***** ENTRIES PROVIDED *****

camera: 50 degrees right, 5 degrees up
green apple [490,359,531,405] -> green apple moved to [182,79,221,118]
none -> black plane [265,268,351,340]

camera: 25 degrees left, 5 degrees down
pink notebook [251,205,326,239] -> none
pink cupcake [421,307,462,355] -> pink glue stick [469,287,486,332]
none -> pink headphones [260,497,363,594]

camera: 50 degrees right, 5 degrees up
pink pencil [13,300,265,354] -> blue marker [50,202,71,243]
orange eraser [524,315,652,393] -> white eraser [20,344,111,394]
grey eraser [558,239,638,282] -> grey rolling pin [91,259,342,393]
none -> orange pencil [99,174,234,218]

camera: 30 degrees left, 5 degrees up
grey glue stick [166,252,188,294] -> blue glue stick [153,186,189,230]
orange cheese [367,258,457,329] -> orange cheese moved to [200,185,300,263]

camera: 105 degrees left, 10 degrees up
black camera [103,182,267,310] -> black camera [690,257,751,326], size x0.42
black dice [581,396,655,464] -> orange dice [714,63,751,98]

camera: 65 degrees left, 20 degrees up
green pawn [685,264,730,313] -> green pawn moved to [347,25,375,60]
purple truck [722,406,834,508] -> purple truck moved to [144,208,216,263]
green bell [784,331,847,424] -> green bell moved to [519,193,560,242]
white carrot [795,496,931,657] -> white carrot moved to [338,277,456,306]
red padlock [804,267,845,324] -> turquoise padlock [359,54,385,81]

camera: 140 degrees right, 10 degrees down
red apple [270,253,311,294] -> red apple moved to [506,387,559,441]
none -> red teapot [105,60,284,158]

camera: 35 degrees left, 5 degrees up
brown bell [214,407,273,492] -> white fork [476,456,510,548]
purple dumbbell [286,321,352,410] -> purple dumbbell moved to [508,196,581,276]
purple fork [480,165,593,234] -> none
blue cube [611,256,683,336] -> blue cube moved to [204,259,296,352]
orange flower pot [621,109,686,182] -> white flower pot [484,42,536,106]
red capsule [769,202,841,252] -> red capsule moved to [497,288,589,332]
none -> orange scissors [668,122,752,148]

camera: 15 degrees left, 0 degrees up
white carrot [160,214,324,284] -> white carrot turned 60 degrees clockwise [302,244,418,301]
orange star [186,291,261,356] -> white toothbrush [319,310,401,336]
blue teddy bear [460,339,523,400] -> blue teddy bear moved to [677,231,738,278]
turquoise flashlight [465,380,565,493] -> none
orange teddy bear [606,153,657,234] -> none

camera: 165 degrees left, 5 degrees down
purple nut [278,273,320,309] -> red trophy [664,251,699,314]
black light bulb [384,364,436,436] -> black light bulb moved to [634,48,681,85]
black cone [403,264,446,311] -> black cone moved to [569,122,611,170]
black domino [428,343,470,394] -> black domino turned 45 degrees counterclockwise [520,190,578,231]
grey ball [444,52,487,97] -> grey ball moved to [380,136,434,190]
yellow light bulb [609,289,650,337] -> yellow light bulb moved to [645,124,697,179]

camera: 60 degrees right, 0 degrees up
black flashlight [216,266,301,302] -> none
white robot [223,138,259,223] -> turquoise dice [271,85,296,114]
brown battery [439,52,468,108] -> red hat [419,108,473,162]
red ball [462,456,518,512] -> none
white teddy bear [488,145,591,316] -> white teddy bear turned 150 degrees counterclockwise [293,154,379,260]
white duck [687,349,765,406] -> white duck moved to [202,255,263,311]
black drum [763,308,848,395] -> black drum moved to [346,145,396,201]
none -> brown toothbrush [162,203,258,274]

*****

TASK STATEMENT: Set down the complete listing once more, exactly as it appears.

YOUR SOLUTION:
camera: 50 degrees right, 5 degrees up
green apple [490,359,531,405] -> green apple moved to [182,79,221,118]
none -> black plane [265,268,351,340]

camera: 25 degrees left, 5 degrees down
pink notebook [251,205,326,239] -> none
pink cupcake [421,307,462,355] -> pink glue stick [469,287,486,332]
none -> pink headphones [260,497,363,594]

camera: 50 degrees right, 5 degrees up
pink pencil [13,300,265,354] -> blue marker [50,202,71,243]
orange eraser [524,315,652,393] -> white eraser [20,344,111,394]
grey eraser [558,239,638,282] -> grey rolling pin [91,259,342,393]
none -> orange pencil [99,174,234,218]

camera: 30 degrees left, 5 degrees up
grey glue stick [166,252,188,294] -> blue glue stick [153,186,189,230]
orange cheese [367,258,457,329] -> orange cheese moved to [200,185,300,263]

camera: 105 degrees left, 10 degrees up
black camera [103,182,267,310] -> black camera [690,257,751,326], size x0.42
black dice [581,396,655,464] -> orange dice [714,63,751,98]

camera: 65 degrees left, 20 degrees up
green pawn [685,264,730,313] -> green pawn moved to [347,25,375,60]
purple truck [722,406,834,508] -> purple truck moved to [144,208,216,263]
green bell [784,331,847,424] -> green bell moved to [519,193,560,242]
white carrot [795,496,931,657] -> white carrot moved to [338,277,456,306]
red padlock [804,267,845,324] -> turquoise padlock [359,54,385,81]

camera: 140 degrees right, 10 degrees down
red apple [270,253,311,294] -> red apple moved to [506,387,559,441]
none -> red teapot [105,60,284,158]

camera: 35 degrees left, 5 degrees up
brown bell [214,407,273,492] -> white fork [476,456,510,548]
purple dumbbell [286,321,352,410] -> purple dumbbell moved to [508,196,581,276]
purple fork [480,165,593,234] -> none
blue cube [611,256,683,336] -> blue cube moved to [204,259,296,352]
orange flower pot [621,109,686,182] -> white flower pot [484,42,536,106]
red capsule [769,202,841,252] -> red capsule moved to [497,288,589,332]
none -> orange scissors [668,122,752,148]

camera: 15 degrees left, 0 degrees up
white carrot [160,214,324,284] -> white carrot turned 60 degrees clockwise [302,244,418,301]
orange star [186,291,261,356] -> white toothbrush [319,310,401,336]
blue teddy bear [460,339,523,400] -> blue teddy bear moved to [677,231,738,278]
turquoise flashlight [465,380,565,493] -> none
orange teddy bear [606,153,657,234] -> none

camera: 165 degrees left, 5 degrees down
purple nut [278,273,320,309] -> red trophy [664,251,699,314]
black light bulb [384,364,436,436] -> black light bulb moved to [634,48,681,85]
black cone [403,264,446,311] -> black cone moved to [569,122,611,170]
black domino [428,343,470,394] -> black domino turned 45 degrees counterclockwise [520,190,578,231]
grey ball [444,52,487,97] -> grey ball moved to [380,136,434,190]
yellow light bulb [609,289,650,337] -> yellow light bulb moved to [645,124,697,179]

camera: 60 degrees right, 0 degrees up
black flashlight [216,266,301,302] -> none
white robot [223,138,259,223] -> turquoise dice [271,85,296,114]
brown battery [439,52,468,108] -> red hat [419,108,473,162]
red ball [462,456,518,512] -> none
white teddy bear [488,145,591,316] -> white teddy bear turned 150 degrees counterclockwise [293,154,379,260]
white duck [687,349,765,406] -> white duck moved to [202,255,263,311]
black drum [763,308,848,395] -> black drum moved to [346,145,396,201]
none -> brown toothbrush [162,203,258,274]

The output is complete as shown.